[TASK ITEM]:
Search the material below for the word "right". Copy every line where it is found.

──────── DATA UNDER STUDY ────────

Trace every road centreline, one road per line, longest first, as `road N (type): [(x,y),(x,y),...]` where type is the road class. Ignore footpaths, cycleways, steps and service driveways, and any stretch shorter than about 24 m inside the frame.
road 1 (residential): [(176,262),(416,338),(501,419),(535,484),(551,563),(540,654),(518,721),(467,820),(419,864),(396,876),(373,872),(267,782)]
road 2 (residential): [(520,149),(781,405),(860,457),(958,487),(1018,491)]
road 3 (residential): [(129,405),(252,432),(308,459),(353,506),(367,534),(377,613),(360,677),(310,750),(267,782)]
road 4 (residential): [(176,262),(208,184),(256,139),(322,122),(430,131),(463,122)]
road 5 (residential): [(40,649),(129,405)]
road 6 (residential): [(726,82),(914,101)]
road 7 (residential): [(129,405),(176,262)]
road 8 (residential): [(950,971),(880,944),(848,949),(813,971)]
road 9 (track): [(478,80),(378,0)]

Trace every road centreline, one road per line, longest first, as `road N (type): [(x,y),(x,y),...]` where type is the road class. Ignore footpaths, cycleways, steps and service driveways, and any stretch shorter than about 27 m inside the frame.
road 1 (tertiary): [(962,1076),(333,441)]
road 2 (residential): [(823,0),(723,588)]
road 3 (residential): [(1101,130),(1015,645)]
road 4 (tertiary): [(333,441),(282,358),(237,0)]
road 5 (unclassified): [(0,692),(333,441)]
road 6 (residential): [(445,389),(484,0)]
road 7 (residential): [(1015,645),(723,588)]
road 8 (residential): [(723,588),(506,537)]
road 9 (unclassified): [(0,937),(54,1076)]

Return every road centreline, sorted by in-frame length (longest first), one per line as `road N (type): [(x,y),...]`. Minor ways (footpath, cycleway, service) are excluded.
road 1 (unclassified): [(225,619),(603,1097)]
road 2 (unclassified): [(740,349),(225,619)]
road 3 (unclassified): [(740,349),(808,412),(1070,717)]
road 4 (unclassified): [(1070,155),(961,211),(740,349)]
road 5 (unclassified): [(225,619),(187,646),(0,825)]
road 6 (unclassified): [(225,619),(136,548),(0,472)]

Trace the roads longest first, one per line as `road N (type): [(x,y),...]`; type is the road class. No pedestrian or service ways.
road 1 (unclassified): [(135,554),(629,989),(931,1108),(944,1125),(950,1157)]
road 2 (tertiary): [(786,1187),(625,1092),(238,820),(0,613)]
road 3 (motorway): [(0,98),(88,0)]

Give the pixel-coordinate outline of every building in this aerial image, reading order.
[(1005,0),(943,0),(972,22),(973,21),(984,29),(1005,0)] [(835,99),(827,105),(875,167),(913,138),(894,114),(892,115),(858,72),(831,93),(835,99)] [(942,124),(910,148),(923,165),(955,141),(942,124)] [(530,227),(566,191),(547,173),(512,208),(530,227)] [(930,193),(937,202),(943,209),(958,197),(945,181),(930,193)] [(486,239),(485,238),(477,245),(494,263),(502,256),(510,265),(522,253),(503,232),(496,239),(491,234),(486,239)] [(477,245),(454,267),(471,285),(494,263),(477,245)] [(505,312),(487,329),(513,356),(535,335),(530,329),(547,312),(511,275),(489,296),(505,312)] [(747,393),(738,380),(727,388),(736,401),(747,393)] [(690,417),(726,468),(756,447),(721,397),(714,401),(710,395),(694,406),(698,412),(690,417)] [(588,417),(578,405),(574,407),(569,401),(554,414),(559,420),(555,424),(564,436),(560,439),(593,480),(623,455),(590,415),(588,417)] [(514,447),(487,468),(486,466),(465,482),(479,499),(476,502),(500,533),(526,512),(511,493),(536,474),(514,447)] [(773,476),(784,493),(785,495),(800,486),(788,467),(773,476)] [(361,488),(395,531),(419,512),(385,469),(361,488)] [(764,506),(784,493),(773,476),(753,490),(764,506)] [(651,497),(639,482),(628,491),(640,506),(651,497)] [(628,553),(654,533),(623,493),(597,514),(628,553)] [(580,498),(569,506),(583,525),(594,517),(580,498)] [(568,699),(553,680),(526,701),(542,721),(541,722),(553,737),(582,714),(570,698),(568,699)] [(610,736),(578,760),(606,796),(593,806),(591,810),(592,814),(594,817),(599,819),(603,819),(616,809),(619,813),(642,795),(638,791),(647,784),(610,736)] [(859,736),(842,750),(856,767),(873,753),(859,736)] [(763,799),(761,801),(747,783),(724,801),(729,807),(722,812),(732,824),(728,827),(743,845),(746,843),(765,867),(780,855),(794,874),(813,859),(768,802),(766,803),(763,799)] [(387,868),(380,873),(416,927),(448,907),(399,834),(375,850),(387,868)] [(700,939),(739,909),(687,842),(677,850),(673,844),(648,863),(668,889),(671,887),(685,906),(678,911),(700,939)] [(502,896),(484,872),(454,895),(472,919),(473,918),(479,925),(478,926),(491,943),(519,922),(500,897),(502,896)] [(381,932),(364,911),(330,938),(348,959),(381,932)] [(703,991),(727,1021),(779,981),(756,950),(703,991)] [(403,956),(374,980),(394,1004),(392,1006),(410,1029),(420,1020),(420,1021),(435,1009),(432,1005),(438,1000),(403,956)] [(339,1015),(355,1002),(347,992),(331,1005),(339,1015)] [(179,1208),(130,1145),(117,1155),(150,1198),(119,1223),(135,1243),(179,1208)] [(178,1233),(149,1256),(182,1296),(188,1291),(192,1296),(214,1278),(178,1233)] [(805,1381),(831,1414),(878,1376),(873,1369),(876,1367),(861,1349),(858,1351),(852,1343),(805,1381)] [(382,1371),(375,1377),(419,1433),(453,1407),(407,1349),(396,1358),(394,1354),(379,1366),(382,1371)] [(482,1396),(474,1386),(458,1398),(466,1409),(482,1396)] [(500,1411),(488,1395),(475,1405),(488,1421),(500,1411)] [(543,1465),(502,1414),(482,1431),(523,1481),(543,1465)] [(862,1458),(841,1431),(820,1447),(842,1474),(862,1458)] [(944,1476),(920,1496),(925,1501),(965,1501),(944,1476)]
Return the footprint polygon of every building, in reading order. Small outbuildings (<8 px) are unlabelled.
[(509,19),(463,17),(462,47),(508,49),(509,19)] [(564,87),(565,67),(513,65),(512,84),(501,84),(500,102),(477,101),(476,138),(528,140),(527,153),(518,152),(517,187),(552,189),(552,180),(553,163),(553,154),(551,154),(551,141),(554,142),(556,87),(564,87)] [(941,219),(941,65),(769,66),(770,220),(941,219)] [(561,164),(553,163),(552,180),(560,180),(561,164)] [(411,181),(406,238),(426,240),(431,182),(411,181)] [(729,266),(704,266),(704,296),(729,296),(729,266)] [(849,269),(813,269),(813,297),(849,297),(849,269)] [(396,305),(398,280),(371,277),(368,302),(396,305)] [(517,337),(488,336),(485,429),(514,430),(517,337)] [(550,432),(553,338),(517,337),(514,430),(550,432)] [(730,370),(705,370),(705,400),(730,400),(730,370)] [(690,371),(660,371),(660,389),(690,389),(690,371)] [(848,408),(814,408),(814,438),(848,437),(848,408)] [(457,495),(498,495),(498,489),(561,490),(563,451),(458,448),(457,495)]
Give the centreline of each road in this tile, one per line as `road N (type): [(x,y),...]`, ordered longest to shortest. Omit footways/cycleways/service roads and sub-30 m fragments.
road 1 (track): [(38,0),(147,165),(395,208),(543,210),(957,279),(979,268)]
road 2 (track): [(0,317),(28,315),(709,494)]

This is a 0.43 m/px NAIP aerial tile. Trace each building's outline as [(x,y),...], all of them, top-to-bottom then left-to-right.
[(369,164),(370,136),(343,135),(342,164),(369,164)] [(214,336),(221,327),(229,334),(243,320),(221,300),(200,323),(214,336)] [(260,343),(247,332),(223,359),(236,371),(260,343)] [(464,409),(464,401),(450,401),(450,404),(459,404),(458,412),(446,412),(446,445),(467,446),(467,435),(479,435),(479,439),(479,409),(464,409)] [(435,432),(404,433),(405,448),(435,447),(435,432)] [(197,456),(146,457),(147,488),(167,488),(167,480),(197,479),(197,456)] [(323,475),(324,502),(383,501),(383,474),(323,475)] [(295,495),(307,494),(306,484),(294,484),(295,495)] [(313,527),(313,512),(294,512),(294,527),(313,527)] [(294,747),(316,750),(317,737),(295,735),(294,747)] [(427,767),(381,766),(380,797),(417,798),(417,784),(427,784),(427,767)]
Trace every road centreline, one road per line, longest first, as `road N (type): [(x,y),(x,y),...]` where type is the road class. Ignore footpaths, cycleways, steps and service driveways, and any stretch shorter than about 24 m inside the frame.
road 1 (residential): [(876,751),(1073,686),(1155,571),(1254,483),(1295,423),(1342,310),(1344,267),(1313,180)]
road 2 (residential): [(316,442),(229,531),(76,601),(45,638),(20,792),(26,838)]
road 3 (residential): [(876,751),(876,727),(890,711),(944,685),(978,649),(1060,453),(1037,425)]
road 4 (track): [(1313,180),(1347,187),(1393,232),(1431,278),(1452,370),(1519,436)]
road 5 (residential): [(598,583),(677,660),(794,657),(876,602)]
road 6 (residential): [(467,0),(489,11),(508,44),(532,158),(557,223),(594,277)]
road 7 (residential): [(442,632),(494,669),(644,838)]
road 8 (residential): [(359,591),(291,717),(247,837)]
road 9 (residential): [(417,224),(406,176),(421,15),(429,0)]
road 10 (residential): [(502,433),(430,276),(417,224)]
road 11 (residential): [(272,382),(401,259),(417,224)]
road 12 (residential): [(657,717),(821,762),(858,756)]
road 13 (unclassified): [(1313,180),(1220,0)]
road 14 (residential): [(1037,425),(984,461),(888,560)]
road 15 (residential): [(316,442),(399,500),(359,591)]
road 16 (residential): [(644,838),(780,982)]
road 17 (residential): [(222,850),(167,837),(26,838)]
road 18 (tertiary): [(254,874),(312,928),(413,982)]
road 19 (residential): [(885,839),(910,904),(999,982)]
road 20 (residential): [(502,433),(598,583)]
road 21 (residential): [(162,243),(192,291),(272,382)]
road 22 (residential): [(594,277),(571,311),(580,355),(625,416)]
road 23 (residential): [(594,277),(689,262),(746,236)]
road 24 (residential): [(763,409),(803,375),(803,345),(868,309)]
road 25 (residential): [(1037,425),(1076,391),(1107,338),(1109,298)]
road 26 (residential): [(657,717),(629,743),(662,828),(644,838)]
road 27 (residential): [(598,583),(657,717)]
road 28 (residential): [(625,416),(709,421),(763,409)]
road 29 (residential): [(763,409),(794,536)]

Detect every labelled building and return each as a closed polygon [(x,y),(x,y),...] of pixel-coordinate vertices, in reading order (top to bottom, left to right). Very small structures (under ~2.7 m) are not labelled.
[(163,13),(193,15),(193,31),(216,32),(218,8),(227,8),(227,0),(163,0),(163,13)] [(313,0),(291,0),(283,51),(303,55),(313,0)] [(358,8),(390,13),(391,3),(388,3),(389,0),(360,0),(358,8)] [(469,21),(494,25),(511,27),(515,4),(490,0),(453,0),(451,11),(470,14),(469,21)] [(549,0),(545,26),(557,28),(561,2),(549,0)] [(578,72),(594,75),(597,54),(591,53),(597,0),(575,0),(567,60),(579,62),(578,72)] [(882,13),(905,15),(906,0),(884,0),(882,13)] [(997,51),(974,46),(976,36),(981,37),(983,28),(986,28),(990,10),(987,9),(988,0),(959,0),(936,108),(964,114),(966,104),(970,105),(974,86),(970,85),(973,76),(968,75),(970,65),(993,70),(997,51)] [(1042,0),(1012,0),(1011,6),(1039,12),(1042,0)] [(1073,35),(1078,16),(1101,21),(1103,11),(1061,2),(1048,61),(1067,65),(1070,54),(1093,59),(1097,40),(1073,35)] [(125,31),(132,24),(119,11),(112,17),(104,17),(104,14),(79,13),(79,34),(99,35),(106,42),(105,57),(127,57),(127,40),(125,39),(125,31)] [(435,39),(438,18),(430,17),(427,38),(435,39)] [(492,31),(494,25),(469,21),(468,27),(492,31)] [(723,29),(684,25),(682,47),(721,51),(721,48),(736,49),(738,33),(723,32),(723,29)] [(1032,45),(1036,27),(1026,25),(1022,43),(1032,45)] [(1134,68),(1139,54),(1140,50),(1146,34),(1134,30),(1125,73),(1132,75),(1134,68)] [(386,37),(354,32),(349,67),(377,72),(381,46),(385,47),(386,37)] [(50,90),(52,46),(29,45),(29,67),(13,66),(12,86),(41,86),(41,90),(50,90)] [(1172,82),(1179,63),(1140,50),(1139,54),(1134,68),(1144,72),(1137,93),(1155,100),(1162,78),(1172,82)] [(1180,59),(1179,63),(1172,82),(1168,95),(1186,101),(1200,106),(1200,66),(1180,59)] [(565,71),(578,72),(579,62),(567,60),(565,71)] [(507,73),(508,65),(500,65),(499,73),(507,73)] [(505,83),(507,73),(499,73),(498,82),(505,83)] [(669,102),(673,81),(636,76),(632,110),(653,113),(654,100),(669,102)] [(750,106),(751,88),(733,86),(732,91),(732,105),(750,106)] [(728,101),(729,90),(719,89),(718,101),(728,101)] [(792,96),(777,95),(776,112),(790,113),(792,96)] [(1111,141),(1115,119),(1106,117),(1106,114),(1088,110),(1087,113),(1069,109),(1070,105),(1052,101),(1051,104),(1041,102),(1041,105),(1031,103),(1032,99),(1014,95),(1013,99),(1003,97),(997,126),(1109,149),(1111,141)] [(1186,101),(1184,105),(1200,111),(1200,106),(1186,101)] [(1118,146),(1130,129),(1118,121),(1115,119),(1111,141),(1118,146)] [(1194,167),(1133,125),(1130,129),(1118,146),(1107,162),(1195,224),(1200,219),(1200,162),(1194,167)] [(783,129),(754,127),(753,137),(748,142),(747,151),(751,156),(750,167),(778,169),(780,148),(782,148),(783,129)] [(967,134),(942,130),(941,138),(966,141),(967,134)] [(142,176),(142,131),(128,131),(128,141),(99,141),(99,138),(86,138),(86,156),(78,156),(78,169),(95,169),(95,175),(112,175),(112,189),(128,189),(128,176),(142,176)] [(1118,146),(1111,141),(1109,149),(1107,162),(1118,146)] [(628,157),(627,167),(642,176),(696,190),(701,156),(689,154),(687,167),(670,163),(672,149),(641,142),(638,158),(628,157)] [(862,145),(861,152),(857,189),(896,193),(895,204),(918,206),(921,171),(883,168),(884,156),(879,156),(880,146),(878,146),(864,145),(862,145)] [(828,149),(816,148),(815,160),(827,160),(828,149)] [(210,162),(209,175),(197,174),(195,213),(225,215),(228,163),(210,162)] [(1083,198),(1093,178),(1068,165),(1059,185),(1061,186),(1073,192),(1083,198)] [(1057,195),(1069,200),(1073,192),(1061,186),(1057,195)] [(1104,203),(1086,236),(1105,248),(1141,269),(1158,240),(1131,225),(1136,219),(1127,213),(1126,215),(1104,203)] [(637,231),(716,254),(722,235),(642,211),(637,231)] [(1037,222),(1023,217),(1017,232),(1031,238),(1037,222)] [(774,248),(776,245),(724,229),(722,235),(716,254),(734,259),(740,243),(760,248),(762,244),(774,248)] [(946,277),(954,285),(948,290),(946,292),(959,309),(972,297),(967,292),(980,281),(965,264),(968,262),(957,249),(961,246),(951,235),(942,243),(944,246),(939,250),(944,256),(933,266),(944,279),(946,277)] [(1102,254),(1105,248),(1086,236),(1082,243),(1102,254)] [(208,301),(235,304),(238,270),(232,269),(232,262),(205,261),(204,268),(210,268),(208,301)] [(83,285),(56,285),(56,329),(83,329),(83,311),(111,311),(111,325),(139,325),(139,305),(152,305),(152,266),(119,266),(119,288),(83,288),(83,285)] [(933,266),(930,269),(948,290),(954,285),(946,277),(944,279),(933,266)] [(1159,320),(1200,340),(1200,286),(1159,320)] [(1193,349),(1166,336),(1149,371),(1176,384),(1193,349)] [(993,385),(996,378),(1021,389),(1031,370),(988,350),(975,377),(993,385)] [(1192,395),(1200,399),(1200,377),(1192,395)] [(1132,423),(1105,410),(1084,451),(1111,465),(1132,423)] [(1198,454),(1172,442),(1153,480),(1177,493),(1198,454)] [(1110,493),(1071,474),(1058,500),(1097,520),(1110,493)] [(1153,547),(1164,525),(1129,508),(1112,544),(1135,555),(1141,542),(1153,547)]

────────

[COMPLETED EXERCISE]:
This is a 0.43 m/px NAIP aerial tile. Trace each building's outline as [(x,y),...], all of them, top-to-bottom then left-to-right.
Detect every labelled building and return each as a closed polygon [(x,y),(x,y),...] of pixel-coordinate vertices, in reading order (top to bottom, left to right). Very small structures (under ~2.7 m) are not labelled.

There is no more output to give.